• **Entries shown**
· · · · ·

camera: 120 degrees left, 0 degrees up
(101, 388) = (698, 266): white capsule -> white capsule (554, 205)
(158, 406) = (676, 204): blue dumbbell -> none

· · · · ·

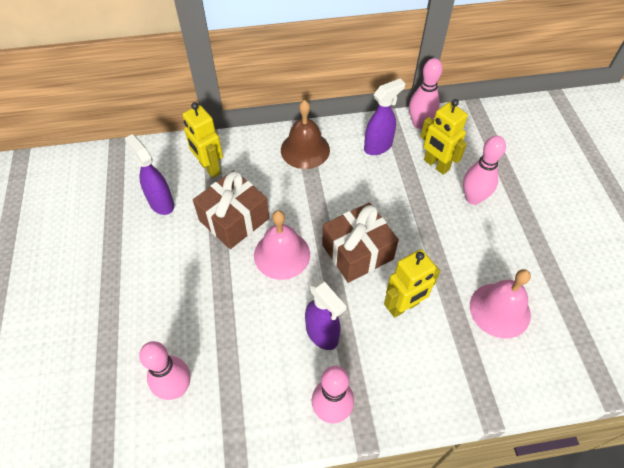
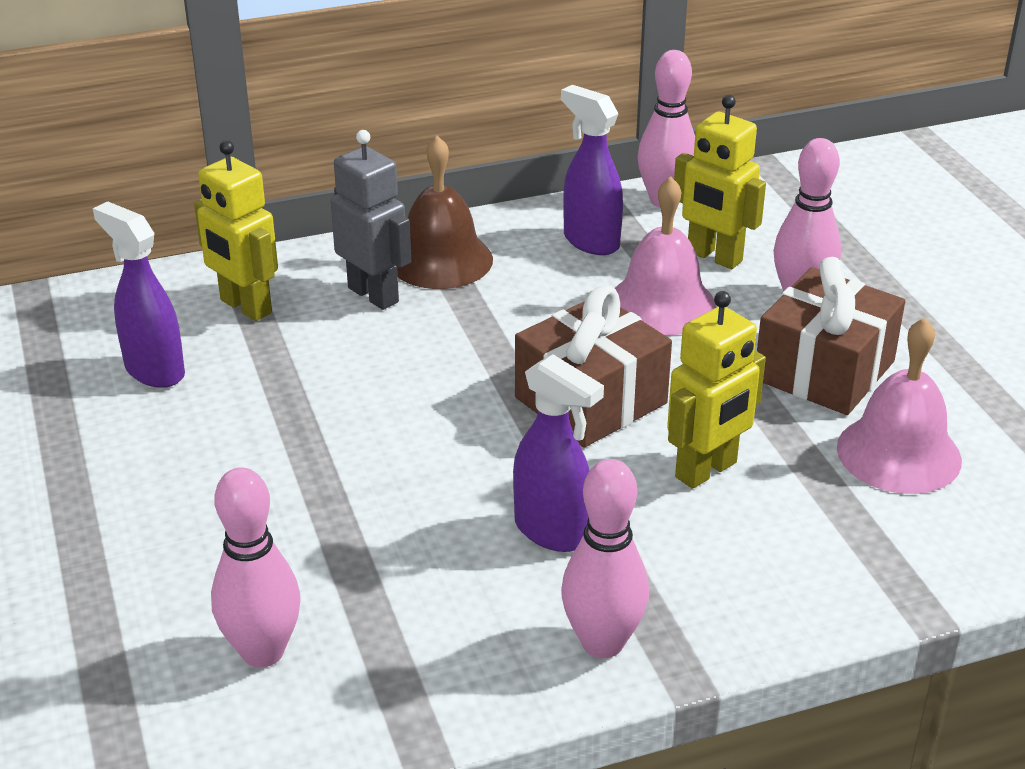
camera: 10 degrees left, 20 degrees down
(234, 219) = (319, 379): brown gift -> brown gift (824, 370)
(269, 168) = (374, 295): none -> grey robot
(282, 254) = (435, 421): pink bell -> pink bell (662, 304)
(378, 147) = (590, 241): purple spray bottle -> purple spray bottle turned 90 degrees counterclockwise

· · · · ·

• **Exercise requirements**
Would you please copy exactly the part of the entries above that begins at the line containing "camera: 120 degrees left, 0 degrees up" and ends at the line containing "(158, 406) = (676, 204): blue", both lines included?

• **Answer to the problem**
camera: 120 degrees left, 0 degrees up
(101, 388) = (698, 266): white capsule -> white capsule (554, 205)
(158, 406) = (676, 204): blue dumbbell -> none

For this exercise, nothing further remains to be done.